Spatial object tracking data
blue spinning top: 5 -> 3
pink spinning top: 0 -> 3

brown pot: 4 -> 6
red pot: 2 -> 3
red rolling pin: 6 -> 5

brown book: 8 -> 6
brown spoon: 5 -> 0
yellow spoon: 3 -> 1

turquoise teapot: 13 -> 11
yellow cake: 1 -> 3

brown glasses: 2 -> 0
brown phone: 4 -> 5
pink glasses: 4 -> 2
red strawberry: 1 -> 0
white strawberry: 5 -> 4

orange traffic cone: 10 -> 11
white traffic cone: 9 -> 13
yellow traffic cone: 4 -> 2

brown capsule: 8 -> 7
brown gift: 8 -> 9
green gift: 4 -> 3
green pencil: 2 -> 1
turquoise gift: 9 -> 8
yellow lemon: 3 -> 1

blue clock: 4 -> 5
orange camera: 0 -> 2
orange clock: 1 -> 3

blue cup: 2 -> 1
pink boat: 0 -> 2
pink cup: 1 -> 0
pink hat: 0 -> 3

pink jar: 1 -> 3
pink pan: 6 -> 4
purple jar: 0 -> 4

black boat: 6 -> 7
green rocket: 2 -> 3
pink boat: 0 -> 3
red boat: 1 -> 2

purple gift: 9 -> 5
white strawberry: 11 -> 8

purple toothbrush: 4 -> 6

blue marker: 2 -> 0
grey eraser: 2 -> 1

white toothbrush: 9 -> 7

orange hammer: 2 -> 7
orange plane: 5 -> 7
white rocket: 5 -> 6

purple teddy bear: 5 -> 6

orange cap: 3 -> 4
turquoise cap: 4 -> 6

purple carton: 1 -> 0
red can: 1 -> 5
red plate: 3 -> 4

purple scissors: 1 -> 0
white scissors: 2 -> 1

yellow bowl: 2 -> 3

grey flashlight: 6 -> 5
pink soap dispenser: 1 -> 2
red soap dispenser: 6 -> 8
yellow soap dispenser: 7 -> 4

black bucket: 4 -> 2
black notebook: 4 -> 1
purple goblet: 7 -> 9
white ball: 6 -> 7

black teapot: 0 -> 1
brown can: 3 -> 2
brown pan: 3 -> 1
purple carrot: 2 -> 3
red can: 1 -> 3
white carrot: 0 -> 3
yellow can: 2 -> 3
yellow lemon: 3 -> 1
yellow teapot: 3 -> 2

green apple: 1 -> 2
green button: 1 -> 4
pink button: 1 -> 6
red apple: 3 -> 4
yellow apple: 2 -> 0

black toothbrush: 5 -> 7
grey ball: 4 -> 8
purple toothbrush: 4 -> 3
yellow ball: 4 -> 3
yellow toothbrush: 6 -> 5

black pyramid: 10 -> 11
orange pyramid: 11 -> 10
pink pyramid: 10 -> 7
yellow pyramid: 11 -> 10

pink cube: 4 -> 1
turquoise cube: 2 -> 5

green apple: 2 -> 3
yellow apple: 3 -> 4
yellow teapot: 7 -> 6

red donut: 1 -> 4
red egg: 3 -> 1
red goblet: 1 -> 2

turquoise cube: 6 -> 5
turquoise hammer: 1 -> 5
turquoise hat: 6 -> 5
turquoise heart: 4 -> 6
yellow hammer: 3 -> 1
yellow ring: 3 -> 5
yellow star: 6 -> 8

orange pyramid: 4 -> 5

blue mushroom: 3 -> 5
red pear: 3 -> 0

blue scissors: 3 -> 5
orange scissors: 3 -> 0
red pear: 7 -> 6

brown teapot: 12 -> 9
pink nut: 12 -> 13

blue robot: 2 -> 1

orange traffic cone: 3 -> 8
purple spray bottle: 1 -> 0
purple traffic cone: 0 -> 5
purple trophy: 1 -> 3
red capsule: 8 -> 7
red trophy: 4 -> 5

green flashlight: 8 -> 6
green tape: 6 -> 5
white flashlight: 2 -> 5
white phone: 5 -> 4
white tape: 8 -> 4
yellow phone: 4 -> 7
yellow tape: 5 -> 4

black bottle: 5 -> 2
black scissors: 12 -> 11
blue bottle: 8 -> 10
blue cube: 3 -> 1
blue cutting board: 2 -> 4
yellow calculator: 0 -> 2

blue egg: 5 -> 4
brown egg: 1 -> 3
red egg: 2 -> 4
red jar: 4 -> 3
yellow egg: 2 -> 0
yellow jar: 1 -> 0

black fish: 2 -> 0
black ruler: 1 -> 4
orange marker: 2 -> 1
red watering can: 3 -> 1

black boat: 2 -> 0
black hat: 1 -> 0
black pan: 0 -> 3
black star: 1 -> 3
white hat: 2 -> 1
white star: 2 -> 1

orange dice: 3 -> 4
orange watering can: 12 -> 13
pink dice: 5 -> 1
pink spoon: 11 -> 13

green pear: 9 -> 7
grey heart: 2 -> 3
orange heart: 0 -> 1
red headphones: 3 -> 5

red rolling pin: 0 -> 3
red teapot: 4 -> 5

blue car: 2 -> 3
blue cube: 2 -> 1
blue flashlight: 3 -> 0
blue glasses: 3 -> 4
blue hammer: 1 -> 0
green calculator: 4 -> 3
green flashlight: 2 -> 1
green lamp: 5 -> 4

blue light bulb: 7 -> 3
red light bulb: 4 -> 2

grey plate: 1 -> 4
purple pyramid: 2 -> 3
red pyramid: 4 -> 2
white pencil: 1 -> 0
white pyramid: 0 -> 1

* **EXERCISE AIM**:
Each record above is to be written out again, without any change.

* **SOLUTION BELOW**:
blue spinning top: 5 -> 3
pink spinning top: 0 -> 3

brown pot: 4 -> 6
red pot: 2 -> 3
red rolling pin: 6 -> 5

brown book: 8 -> 6
brown spoon: 5 -> 0
yellow spoon: 3 -> 1

turquoise teapot: 13 -> 11
yellow cake: 1 -> 3

brown glasses: 2 -> 0
brown phone: 4 -> 5
pink glasses: 4 -> 2
red strawberry: 1 -> 0
white strawberry: 5 -> 4

orange traffic cone: 10 -> 11
white traffic cone: 9 -> 13
yellow traffic cone: 4 -> 2

brown capsule: 8 -> 7
brown gift: 8 -> 9
green gift: 4 -> 3
green pencil: 2 -> 1
turquoise gift: 9 -> 8
yellow lemon: 3 -> 1

blue clock: 4 -> 5
orange camera: 0 -> 2
orange clock: 1 -> 3

blue cup: 2 -> 1
pink boat: 0 -> 2
pink cup: 1 -> 0
pink hat: 0 -> 3

pink jar: 1 -> 3
pink pan: 6 -> 4
purple jar: 0 -> 4

black boat: 6 -> 7
green rocket: 2 -> 3
pink boat: 0 -> 3
red boat: 1 -> 2

purple gift: 9 -> 5
white strawberry: 11 -> 8

purple toothbrush: 4 -> 6

blue marker: 2 -> 0
grey eraser: 2 -> 1

white toothbrush: 9 -> 7

orange hammer: 2 -> 7
orange plane: 5 -> 7
white rocket: 5 -> 6

purple teddy bear: 5 -> 6

orange cap: 3 -> 4
turquoise cap: 4 -> 6

purple carton: 1 -> 0
red can: 1 -> 5
red plate: 3 -> 4

purple scissors: 1 -> 0
white scissors: 2 -> 1

yellow bowl: 2 -> 3

grey flashlight: 6 -> 5
pink soap dispenser: 1 -> 2
red soap dispenser: 6 -> 8
yellow soap dispenser: 7 -> 4

black bucket: 4 -> 2
black notebook: 4 -> 1
purple goblet: 7 -> 9
white ball: 6 -> 7

black teapot: 0 -> 1
brown can: 3 -> 2
brown pan: 3 -> 1
purple carrot: 2 -> 3
red can: 1 -> 3
white carrot: 0 -> 3
yellow can: 2 -> 3
yellow lemon: 3 -> 1
yellow teapot: 3 -> 2

green apple: 1 -> 2
green button: 1 -> 4
pink button: 1 -> 6
red apple: 3 -> 4
yellow apple: 2 -> 0

black toothbrush: 5 -> 7
grey ball: 4 -> 8
purple toothbrush: 4 -> 3
yellow ball: 4 -> 3
yellow toothbrush: 6 -> 5

black pyramid: 10 -> 11
orange pyramid: 11 -> 10
pink pyramid: 10 -> 7
yellow pyramid: 11 -> 10

pink cube: 4 -> 1
turquoise cube: 2 -> 5

green apple: 2 -> 3
yellow apple: 3 -> 4
yellow teapot: 7 -> 6

red donut: 1 -> 4
red egg: 3 -> 1
red goblet: 1 -> 2

turquoise cube: 6 -> 5
turquoise hammer: 1 -> 5
turquoise hat: 6 -> 5
turquoise heart: 4 -> 6
yellow hammer: 3 -> 1
yellow ring: 3 -> 5
yellow star: 6 -> 8

orange pyramid: 4 -> 5

blue mushroom: 3 -> 5
red pear: 3 -> 0

blue scissors: 3 -> 5
orange scissors: 3 -> 0
red pear: 7 -> 6

brown teapot: 12 -> 9
pink nut: 12 -> 13

blue robot: 2 -> 1

orange traffic cone: 3 -> 8
purple spray bottle: 1 -> 0
purple traffic cone: 0 -> 5
purple trophy: 1 -> 3
red capsule: 8 -> 7
red trophy: 4 -> 5

green flashlight: 8 -> 6
green tape: 6 -> 5
white flashlight: 2 -> 5
white phone: 5 -> 4
white tape: 8 -> 4
yellow phone: 4 -> 7
yellow tape: 5 -> 4

black bottle: 5 -> 2
black scissors: 12 -> 11
blue bottle: 8 -> 10
blue cube: 3 -> 1
blue cutting board: 2 -> 4
yellow calculator: 0 -> 2

blue egg: 5 -> 4
brown egg: 1 -> 3
red egg: 2 -> 4
red jar: 4 -> 3
yellow egg: 2 -> 0
yellow jar: 1 -> 0

black fish: 2 -> 0
black ruler: 1 -> 4
orange marker: 2 -> 1
red watering can: 3 -> 1

black boat: 2 -> 0
black hat: 1 -> 0
black pan: 0 -> 3
black star: 1 -> 3
white hat: 2 -> 1
white star: 2 -> 1

orange dice: 3 -> 4
orange watering can: 12 -> 13
pink dice: 5 -> 1
pink spoon: 11 -> 13

green pear: 9 -> 7
grey heart: 2 -> 3
orange heart: 0 -> 1
red headphones: 3 -> 5

red rolling pin: 0 -> 3
red teapot: 4 -> 5

blue car: 2 -> 3
blue cube: 2 -> 1
blue flashlight: 3 -> 0
blue glasses: 3 -> 4
blue hammer: 1 -> 0
green calculator: 4 -> 3
green flashlight: 2 -> 1
green lamp: 5 -> 4

blue light bulb: 7 -> 3
red light bulb: 4 -> 2

grey plate: 1 -> 4
purple pyramid: 2 -> 3
red pyramid: 4 -> 2
white pencil: 1 -> 0
white pyramid: 0 -> 1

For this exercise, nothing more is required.